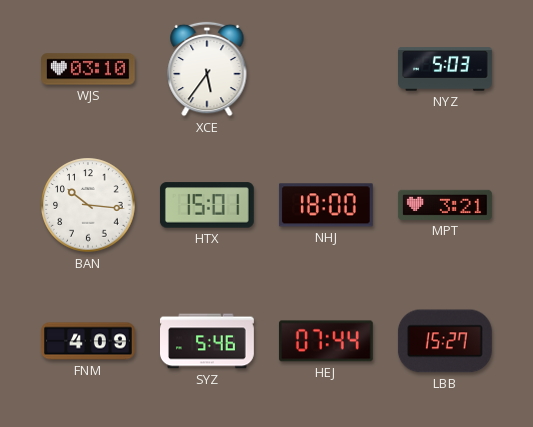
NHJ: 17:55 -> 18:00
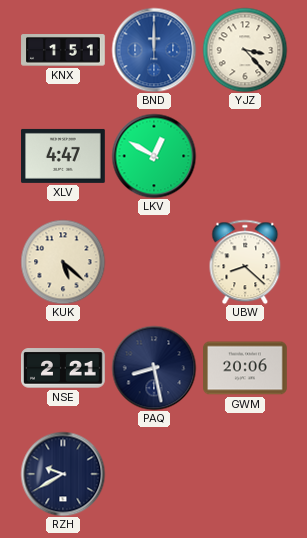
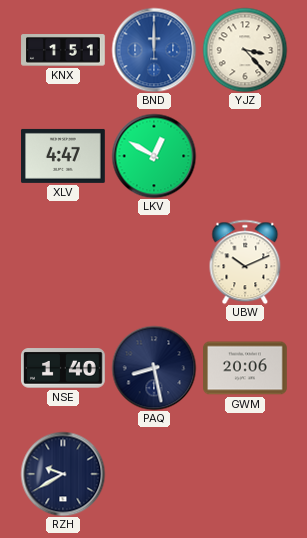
KUK: 5:22 -> none
UBW: 8:22 -> 10:11
NSE: 2:21 -> 1:40
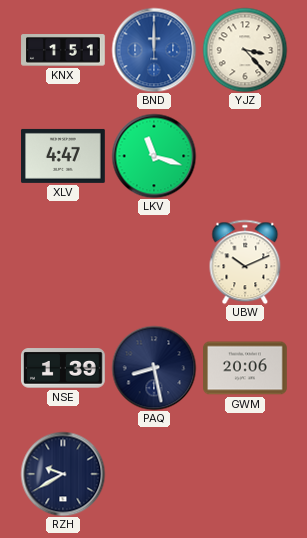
LKV: 12:50 -> 11:18
NSE: 1:40 -> 1:39
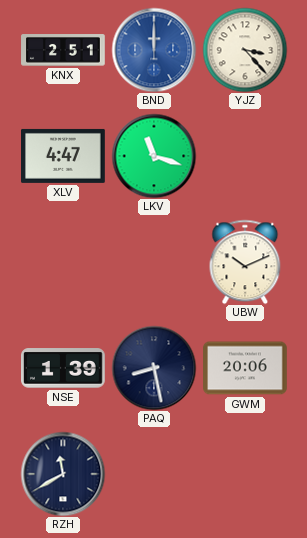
KNX: 1:51 -> 2:51
RZH: 9:40 -> 11:40
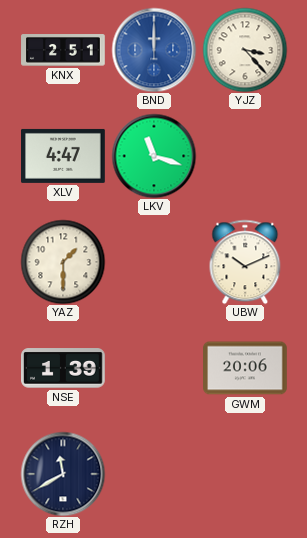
YAZ: none -> 1:30
PAQ: 8:28 -> none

### Directions for this task
Please echo the lines above word for word, leaving out the pictures.

### Solution to this task
NHJ: 17:55 -> 18:00
KUK: 5:22 -> none
UBW: 8:22 -> 10:11
NSE: 2:21 -> 1:40
LKV: 12:50 -> 11:18
NSE: 1:40 -> 1:39
KNX: 1:51 -> 2:51
RZH: 9:40 -> 11:40
YAZ: none -> 1:30
PAQ: 8:28 -> none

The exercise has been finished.